Transcribe precisely, and only, the lines beginning at the line containing "pink arrow: (203, 282) -> (156, 246), moved" and ending at the final line of the material below.

::: Extracted information :::

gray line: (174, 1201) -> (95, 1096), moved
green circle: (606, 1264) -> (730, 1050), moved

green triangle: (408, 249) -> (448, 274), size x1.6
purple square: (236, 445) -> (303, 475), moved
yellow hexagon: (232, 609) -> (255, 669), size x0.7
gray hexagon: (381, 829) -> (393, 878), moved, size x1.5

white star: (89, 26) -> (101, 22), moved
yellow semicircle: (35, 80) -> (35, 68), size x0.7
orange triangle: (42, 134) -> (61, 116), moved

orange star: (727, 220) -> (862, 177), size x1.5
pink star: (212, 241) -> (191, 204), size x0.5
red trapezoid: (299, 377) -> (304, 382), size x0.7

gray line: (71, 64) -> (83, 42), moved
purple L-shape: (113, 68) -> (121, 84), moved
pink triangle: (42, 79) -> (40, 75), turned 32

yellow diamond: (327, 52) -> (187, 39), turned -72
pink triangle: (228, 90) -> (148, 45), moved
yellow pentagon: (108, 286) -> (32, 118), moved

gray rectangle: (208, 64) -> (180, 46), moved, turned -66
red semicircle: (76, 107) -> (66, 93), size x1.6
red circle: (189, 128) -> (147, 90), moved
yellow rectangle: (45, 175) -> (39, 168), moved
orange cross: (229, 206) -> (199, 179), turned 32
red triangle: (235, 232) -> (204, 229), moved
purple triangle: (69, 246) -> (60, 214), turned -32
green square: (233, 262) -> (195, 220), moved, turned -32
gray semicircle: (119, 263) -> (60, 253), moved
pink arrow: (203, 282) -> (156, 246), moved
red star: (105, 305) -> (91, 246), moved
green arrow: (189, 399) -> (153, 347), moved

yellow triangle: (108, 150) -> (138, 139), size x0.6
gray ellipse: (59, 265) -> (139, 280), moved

:::

Answer for the task:
pink arrow: (203, 282) -> (156, 246), moved
red star: (105, 305) -> (91, 246), moved
green arrow: (189, 399) -> (153, 347), moved

yellow triangle: (108, 150) -> (138, 139), size x0.6
gray ellipse: (59, 265) -> (139, 280), moved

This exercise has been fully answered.